▶ **Task to carry out**:
Count the lines in the entries below that contain the string "instrumentName", treating uppercase and lowercase as different. Give only the number.

-------- Records to use --------

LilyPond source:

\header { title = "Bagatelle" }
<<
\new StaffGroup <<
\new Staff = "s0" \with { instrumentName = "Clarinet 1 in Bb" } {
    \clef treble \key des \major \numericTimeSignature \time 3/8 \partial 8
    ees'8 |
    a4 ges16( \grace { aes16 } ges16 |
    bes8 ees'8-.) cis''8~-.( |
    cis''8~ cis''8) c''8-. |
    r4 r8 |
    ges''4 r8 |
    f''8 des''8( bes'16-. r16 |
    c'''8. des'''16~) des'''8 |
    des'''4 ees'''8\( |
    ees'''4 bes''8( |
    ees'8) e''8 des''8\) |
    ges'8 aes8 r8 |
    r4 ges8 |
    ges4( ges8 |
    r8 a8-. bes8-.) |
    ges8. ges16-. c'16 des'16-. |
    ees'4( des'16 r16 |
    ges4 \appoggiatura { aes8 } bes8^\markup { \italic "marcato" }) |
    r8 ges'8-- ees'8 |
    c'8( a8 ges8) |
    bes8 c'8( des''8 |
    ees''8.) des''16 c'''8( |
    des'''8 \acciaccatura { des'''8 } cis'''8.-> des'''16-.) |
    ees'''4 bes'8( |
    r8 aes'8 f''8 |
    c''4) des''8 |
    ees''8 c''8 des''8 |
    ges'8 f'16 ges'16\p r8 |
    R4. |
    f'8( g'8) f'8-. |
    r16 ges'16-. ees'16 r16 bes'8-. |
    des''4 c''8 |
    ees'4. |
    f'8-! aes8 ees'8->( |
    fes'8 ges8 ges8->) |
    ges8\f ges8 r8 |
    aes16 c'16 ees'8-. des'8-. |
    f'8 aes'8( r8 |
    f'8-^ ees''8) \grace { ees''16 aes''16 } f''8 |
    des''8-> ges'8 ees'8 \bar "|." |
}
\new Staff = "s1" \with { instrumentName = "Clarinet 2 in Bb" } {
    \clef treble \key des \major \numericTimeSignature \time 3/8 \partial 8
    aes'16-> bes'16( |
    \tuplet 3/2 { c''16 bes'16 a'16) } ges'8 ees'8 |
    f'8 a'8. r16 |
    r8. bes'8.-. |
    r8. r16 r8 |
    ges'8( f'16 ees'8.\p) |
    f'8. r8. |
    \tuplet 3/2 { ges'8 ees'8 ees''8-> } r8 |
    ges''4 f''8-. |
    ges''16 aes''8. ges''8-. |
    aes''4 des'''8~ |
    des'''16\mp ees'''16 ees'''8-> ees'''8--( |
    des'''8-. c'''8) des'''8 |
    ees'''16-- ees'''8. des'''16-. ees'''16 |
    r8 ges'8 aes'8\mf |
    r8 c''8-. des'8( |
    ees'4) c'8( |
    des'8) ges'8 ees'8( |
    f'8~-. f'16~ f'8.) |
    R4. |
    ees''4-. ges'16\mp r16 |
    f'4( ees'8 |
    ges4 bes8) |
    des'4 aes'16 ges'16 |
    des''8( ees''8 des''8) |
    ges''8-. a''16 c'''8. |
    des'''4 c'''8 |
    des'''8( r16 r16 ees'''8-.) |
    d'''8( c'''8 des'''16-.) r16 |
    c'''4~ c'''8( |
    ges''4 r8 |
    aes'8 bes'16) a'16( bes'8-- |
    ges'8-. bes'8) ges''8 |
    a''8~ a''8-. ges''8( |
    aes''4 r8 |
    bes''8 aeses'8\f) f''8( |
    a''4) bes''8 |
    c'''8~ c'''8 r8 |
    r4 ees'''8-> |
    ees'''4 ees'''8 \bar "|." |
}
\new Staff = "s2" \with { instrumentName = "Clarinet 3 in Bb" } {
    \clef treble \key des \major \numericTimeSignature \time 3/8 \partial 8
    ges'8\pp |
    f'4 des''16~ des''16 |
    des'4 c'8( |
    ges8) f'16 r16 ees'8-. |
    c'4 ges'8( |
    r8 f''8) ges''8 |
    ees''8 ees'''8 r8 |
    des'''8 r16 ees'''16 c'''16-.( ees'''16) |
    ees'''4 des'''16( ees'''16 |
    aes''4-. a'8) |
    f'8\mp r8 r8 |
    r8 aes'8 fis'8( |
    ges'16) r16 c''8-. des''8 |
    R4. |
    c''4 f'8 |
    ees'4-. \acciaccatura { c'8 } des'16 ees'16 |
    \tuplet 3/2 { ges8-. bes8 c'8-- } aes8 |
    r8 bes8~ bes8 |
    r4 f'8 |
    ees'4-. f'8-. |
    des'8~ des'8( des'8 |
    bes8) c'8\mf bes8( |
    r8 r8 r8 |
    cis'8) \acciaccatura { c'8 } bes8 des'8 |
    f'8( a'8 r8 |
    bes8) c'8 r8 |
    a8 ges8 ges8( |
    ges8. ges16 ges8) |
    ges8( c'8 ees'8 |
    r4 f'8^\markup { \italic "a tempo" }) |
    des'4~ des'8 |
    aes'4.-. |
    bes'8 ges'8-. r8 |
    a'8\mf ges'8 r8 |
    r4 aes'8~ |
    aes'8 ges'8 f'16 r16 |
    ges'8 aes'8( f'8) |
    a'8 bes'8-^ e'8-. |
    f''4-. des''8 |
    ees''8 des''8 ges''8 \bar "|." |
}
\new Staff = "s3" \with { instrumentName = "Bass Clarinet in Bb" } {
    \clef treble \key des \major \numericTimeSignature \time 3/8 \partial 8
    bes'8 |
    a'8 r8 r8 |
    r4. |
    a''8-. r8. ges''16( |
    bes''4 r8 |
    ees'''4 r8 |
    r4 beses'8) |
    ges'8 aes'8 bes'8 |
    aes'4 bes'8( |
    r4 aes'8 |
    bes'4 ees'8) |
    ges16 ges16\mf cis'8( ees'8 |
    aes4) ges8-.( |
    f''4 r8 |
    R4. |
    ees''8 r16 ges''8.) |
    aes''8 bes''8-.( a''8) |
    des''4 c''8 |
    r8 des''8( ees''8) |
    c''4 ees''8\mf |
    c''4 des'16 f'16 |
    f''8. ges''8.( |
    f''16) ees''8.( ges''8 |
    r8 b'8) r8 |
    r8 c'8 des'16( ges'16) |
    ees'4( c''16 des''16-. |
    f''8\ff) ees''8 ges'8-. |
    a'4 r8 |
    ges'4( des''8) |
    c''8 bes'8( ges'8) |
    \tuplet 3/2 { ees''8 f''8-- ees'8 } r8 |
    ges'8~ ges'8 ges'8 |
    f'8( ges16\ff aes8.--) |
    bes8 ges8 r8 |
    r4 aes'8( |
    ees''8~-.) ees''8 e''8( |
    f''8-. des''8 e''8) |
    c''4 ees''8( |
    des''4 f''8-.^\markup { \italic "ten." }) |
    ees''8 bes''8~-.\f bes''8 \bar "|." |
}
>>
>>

--------
-------- Records to use --------

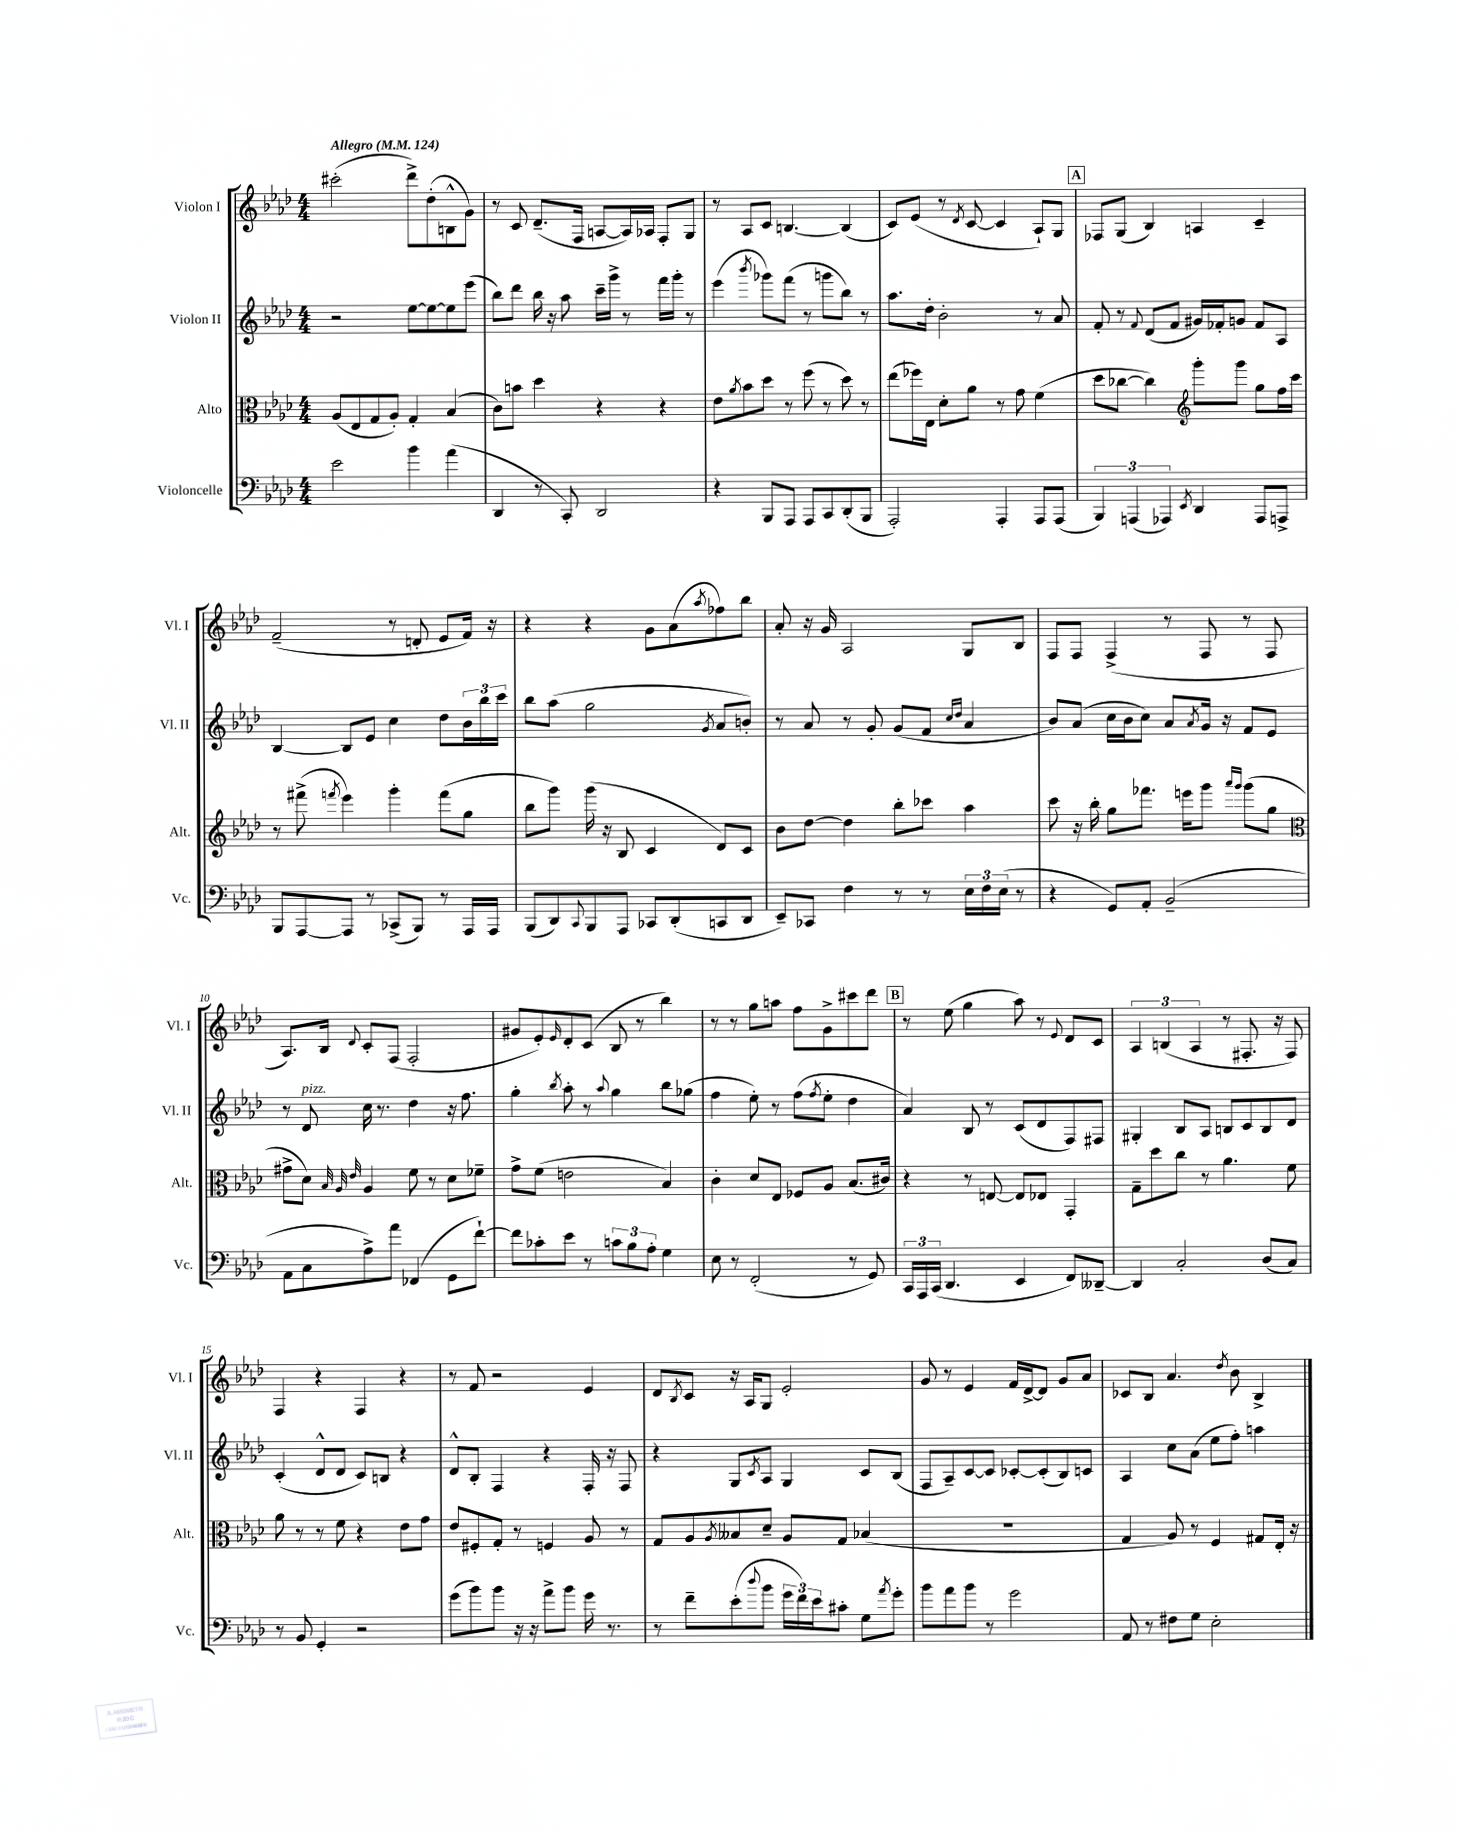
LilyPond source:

--------

▶ **Solution for this problem**:
4